* Input records *
═══

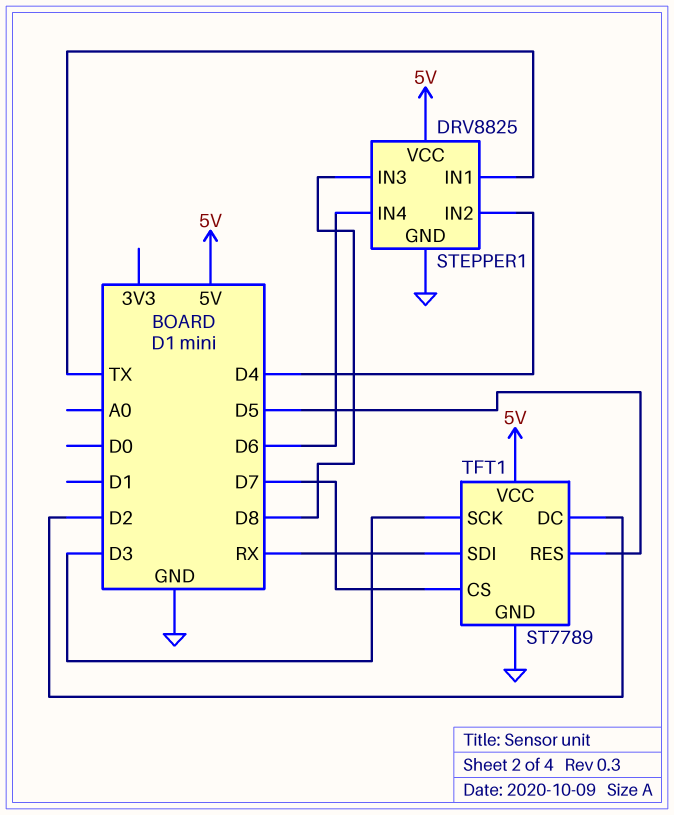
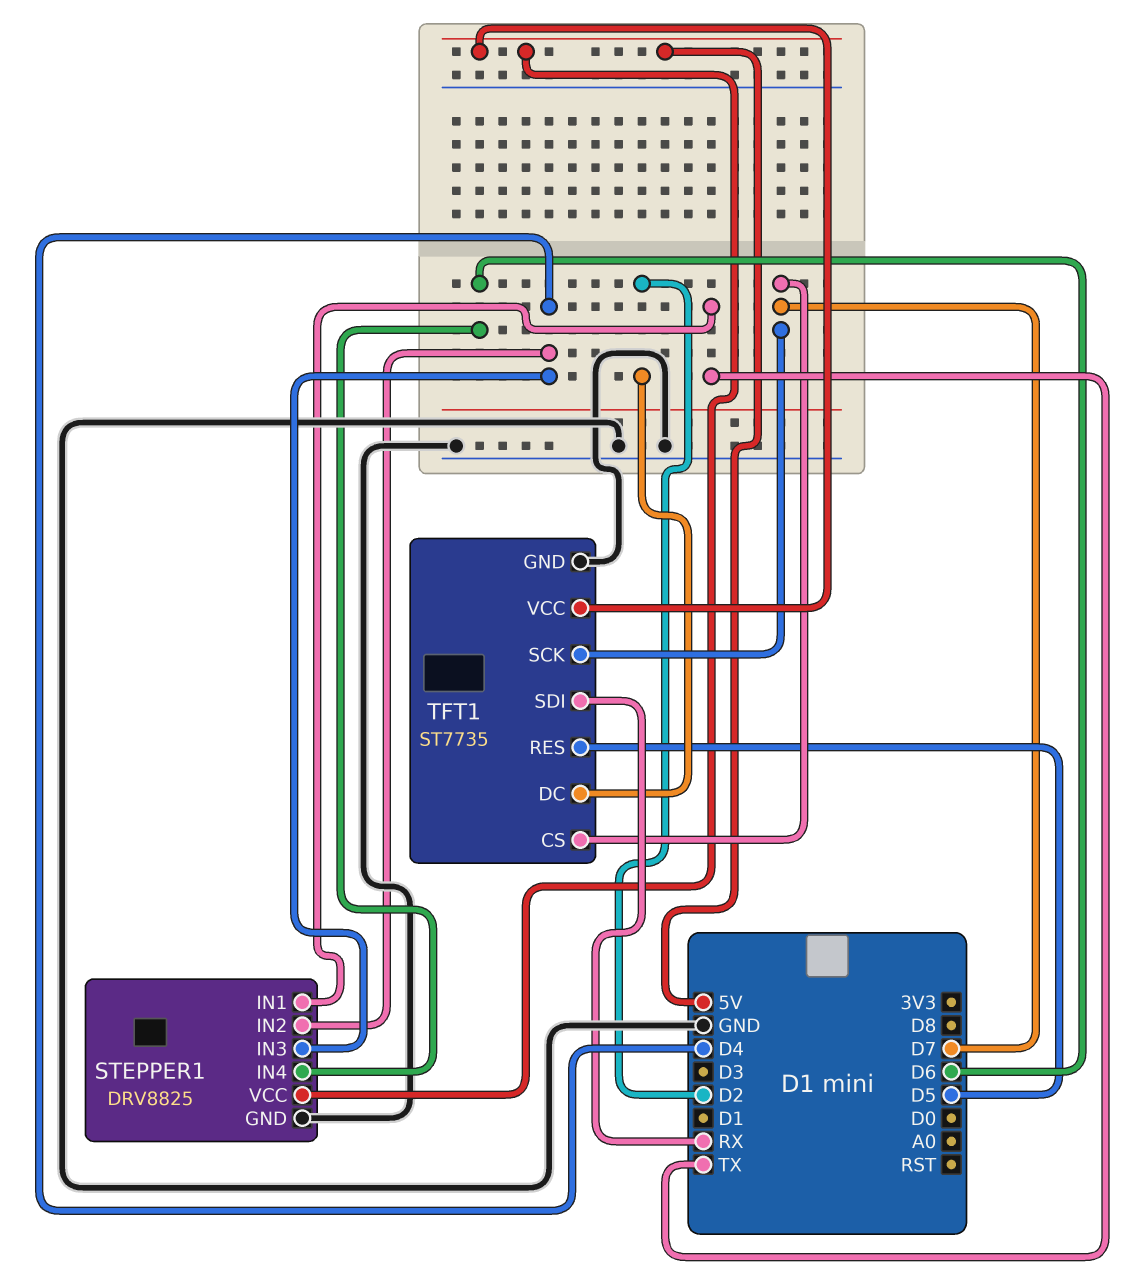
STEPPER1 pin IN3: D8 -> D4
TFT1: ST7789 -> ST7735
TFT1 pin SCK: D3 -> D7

═══

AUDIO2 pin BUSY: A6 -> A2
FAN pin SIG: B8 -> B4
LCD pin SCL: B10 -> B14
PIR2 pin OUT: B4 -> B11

═══

* Task *
Every line from the line containing "STEPPER1 pin IN3: D8 -> D4" through the line containing "TFT1 pin SCK: D3 -> D7" in the records above must be retyped exactly. Leave out the rest.

* Answer section *
STEPPER1 pin IN3: D8 -> D4
TFT1: ST7789 -> ST7735
TFT1 pin SCK: D3 -> D7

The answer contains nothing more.